* [WORK ORDER]:
Up to and including the line with "IMU2 pin SCL: none -> A5", please set down the entries below exactly, starting from the first line.

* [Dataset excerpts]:
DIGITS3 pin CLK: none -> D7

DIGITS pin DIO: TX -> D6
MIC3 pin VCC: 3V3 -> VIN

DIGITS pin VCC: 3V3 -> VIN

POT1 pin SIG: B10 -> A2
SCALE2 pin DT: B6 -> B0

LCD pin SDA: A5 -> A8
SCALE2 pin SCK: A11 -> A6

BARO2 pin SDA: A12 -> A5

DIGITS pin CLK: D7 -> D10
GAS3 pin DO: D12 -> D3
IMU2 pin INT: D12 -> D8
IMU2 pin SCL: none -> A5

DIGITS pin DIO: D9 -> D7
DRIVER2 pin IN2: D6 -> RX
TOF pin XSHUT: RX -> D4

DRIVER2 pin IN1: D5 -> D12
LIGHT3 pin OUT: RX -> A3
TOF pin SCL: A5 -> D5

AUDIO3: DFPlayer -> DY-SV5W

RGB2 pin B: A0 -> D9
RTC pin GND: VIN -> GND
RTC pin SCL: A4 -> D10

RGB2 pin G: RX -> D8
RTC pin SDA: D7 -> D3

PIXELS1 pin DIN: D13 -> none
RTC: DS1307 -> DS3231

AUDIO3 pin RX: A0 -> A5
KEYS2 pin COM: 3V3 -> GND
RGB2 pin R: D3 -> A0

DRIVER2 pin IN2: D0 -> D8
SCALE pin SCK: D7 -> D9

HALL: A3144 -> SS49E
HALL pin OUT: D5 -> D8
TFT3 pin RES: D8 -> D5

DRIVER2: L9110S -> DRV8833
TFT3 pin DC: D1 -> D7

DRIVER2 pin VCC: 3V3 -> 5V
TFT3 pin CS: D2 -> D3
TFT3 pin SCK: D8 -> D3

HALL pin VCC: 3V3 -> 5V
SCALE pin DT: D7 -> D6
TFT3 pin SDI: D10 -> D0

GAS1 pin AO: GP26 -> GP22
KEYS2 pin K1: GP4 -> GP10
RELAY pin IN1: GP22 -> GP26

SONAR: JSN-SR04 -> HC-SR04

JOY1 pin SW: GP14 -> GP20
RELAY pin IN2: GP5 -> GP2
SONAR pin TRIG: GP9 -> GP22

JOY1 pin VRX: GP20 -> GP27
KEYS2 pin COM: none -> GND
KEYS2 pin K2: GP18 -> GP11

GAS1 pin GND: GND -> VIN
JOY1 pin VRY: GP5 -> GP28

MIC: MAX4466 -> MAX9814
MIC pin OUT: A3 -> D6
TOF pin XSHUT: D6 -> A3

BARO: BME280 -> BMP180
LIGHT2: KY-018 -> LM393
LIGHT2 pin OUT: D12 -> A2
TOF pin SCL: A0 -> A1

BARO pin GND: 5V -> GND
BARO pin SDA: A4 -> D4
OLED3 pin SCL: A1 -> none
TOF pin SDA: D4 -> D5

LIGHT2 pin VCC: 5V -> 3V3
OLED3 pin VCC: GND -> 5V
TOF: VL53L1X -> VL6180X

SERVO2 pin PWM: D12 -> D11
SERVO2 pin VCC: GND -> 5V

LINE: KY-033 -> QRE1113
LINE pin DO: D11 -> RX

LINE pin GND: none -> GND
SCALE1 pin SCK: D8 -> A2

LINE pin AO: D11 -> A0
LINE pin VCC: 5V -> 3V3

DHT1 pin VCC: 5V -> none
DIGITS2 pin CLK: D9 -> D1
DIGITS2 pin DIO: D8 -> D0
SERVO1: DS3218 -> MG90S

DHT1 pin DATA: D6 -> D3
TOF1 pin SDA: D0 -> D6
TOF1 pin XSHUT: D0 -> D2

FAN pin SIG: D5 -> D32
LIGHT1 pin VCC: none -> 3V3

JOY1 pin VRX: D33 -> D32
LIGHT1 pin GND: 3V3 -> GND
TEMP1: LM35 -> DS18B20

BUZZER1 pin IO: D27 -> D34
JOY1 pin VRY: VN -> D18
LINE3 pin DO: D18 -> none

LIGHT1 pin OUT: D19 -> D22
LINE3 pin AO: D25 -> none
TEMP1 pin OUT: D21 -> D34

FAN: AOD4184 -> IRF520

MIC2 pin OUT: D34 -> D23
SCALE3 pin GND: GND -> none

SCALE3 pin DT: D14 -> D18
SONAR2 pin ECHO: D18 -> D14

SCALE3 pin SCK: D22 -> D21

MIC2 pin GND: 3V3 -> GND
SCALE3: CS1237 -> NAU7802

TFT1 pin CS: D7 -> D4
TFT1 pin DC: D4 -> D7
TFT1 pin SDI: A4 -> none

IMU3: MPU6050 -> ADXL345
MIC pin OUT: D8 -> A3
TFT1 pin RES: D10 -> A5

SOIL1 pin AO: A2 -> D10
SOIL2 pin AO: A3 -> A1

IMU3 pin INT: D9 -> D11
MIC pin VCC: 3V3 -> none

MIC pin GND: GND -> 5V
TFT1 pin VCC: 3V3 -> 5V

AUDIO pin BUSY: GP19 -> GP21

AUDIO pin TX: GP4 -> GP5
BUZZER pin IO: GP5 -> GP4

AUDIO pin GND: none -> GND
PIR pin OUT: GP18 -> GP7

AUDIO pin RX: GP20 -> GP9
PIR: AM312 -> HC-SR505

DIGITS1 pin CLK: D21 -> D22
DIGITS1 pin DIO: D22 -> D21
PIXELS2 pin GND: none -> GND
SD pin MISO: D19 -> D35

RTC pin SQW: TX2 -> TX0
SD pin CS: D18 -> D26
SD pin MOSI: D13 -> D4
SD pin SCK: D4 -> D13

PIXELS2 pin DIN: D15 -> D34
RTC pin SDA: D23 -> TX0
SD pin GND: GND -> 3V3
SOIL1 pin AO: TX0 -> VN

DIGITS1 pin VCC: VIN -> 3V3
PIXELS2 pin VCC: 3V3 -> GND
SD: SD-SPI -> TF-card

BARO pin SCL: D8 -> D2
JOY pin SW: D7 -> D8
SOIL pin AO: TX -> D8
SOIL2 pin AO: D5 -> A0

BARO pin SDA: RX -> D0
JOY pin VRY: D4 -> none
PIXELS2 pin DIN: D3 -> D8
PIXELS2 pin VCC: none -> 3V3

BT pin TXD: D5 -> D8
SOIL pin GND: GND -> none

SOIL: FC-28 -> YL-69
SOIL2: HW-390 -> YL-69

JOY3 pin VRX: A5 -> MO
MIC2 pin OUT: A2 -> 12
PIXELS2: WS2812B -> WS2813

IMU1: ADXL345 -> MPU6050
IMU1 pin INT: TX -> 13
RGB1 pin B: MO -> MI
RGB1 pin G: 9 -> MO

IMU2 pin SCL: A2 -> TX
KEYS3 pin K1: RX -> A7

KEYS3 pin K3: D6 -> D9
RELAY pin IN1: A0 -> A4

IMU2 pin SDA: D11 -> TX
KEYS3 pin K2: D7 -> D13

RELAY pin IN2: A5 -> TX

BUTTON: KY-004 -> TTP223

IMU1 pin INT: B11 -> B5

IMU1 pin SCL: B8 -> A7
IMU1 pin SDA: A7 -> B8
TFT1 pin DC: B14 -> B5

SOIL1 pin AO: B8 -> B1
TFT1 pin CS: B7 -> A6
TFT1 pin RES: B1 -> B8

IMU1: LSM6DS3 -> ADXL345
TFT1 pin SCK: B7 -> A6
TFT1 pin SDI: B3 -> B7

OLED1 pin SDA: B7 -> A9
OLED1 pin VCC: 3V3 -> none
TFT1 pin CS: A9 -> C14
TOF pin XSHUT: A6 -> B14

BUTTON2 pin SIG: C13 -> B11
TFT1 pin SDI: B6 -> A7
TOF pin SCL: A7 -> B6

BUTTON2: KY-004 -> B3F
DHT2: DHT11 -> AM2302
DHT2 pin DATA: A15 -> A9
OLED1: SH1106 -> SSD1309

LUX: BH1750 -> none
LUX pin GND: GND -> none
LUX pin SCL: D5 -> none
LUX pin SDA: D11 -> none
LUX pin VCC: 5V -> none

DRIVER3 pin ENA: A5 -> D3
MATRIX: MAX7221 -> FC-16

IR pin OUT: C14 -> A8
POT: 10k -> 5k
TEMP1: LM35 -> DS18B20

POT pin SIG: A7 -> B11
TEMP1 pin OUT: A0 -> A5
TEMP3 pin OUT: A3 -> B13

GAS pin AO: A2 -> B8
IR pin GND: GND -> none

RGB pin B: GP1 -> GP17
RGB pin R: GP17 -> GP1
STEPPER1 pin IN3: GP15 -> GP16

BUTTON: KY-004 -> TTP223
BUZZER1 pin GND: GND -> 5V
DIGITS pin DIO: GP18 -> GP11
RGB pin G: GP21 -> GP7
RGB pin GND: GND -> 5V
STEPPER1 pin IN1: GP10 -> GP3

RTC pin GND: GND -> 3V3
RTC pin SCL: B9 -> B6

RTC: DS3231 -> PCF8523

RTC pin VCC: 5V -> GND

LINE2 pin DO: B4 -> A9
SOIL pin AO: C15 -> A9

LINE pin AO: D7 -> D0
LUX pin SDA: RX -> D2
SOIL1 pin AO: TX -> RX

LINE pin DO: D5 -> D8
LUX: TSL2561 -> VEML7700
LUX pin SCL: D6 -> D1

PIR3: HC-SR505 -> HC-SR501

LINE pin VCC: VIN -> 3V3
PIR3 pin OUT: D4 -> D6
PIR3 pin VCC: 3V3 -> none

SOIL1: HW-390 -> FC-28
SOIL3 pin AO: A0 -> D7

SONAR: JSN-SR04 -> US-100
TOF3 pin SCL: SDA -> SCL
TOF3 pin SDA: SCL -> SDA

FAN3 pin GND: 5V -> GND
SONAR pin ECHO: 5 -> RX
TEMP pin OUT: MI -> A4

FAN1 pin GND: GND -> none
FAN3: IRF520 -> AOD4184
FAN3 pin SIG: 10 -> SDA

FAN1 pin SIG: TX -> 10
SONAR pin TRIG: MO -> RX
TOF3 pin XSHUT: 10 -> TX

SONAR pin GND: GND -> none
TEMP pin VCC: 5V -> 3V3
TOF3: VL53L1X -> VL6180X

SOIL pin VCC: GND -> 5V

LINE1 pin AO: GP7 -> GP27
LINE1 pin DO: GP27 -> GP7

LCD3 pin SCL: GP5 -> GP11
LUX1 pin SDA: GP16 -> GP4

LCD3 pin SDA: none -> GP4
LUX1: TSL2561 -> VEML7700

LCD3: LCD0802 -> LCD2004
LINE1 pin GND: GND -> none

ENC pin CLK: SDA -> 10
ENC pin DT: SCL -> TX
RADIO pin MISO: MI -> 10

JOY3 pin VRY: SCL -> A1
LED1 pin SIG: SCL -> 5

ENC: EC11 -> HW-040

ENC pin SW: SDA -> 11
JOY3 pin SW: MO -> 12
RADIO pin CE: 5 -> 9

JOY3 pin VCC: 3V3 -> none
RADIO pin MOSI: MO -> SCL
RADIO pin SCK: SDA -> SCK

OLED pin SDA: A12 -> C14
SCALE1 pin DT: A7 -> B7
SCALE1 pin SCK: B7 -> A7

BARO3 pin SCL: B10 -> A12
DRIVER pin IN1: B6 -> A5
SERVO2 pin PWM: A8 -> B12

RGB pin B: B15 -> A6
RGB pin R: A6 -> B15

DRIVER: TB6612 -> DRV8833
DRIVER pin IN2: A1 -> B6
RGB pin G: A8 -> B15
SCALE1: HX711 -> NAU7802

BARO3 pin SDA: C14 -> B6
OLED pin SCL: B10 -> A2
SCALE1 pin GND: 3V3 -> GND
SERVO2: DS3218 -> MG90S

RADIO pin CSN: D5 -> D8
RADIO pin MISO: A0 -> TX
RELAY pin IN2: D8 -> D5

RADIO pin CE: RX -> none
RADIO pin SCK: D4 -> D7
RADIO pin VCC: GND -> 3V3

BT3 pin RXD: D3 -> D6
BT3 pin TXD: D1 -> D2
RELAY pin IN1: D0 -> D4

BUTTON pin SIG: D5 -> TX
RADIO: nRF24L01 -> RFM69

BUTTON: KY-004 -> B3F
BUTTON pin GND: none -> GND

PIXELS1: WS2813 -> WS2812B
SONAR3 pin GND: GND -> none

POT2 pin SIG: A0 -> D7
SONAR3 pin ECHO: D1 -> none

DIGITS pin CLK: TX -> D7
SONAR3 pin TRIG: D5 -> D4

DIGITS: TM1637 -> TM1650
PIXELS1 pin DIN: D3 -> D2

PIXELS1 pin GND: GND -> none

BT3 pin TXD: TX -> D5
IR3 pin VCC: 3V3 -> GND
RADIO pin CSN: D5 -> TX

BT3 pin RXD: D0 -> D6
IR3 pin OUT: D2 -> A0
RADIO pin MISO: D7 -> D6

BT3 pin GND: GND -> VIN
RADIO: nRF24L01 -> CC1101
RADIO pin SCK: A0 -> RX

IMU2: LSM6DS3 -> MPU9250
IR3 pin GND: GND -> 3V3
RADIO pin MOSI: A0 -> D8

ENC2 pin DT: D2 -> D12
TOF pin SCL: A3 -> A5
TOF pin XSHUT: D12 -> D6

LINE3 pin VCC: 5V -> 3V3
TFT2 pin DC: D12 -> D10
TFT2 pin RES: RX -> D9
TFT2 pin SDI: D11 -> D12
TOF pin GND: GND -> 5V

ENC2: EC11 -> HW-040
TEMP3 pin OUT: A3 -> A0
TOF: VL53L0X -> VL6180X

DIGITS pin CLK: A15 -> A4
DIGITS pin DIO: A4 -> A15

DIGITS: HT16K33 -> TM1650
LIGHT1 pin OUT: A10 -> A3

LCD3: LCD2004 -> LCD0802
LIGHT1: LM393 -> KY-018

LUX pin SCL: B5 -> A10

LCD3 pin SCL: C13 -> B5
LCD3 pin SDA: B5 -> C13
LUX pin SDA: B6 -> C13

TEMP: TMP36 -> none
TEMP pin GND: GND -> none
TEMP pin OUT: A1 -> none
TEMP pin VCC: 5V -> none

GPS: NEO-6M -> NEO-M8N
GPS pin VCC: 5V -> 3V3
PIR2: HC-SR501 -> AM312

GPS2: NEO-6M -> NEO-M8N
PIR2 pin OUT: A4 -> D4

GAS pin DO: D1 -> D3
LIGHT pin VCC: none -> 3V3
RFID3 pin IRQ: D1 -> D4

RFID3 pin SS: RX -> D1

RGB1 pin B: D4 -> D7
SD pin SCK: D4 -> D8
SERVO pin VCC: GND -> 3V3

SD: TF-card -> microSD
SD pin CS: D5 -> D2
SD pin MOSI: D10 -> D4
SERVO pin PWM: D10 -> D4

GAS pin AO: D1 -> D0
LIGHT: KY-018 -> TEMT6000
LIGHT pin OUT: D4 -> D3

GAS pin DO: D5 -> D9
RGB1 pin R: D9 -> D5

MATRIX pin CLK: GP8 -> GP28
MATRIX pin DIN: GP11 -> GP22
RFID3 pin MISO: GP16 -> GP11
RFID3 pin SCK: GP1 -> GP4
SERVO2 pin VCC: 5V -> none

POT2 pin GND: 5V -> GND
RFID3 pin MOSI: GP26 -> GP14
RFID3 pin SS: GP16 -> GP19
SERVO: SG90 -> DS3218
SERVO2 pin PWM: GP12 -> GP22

* [TASK RESULT]:
DIGITS3 pin CLK: none -> D7

DIGITS pin DIO: TX -> D6
MIC3 pin VCC: 3V3 -> VIN

DIGITS pin VCC: 3V3 -> VIN

POT1 pin SIG: B10 -> A2
SCALE2 pin DT: B6 -> B0

LCD pin SDA: A5 -> A8
SCALE2 pin SCK: A11 -> A6

BARO2 pin SDA: A12 -> A5

DIGITS pin CLK: D7 -> D10
GAS3 pin DO: D12 -> D3
IMU2 pin INT: D12 -> D8
IMU2 pin SCL: none -> A5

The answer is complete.